_Activity_
Return, exactly as written, every line from the first line of the data below through the line that contains "lime brick G1".

_Given data_
....
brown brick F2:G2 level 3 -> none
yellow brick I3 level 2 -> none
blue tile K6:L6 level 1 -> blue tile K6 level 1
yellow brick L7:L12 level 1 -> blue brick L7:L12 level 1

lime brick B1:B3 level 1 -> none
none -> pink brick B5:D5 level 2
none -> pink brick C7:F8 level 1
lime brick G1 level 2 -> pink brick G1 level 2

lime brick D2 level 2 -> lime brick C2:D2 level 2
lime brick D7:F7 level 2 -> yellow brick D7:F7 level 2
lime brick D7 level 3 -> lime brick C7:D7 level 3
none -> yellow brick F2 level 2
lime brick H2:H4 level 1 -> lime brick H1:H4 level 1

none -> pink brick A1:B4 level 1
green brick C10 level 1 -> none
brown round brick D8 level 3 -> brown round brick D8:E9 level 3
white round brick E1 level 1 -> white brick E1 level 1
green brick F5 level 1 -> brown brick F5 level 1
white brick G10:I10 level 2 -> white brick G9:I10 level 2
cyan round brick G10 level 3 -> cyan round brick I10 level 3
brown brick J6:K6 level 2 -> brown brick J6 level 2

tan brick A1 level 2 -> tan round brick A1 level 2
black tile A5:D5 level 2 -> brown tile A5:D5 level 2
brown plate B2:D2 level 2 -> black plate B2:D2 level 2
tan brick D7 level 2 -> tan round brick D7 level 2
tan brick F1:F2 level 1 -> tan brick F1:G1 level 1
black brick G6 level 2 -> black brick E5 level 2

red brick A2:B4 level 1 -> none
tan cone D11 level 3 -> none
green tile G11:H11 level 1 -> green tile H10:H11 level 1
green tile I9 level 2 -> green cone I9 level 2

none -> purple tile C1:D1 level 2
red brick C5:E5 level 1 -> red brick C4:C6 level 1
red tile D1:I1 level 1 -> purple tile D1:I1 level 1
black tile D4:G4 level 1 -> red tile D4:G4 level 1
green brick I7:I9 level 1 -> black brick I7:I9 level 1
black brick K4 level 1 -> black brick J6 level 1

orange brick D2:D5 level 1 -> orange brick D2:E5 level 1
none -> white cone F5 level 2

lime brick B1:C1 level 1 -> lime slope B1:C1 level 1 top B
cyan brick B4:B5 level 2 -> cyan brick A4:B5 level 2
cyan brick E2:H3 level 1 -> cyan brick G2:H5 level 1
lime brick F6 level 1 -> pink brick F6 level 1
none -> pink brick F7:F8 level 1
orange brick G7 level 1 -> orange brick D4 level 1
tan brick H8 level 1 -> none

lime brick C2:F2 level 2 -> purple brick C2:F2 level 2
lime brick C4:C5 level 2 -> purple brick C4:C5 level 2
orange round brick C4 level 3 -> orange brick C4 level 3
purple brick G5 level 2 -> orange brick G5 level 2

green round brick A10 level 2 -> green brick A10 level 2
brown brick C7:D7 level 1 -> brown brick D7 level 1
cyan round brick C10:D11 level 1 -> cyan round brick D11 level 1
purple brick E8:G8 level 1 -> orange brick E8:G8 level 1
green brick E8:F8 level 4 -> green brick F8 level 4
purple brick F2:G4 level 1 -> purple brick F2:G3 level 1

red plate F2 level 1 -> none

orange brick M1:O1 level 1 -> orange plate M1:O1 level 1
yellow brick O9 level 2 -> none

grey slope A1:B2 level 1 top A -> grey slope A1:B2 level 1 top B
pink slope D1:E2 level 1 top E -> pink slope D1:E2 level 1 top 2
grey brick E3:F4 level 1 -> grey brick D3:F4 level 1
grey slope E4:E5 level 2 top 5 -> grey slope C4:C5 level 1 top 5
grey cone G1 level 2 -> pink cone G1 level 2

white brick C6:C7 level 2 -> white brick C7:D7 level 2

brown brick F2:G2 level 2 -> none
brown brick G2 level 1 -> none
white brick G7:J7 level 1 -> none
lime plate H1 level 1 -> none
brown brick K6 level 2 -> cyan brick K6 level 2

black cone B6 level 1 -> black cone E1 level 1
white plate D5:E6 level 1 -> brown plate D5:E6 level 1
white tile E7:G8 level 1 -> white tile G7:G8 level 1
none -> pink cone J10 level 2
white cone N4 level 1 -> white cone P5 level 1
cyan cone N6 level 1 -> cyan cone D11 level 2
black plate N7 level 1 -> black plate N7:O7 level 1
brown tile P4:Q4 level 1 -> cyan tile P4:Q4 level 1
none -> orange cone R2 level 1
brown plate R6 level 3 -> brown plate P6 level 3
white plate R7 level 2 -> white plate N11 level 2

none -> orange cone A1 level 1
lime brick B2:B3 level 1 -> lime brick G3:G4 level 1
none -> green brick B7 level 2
....
_Task answer_
brown brick F2:G2 level 3 -> none
yellow brick I3 level 2 -> none
blue tile K6:L6 level 1 -> blue tile K6 level 1
yellow brick L7:L12 level 1 -> blue brick L7:L12 level 1

lime brick B1:B3 level 1 -> none
none -> pink brick B5:D5 level 2
none -> pink brick C7:F8 level 1
lime brick G1 level 2 -> pink brick G1 level 2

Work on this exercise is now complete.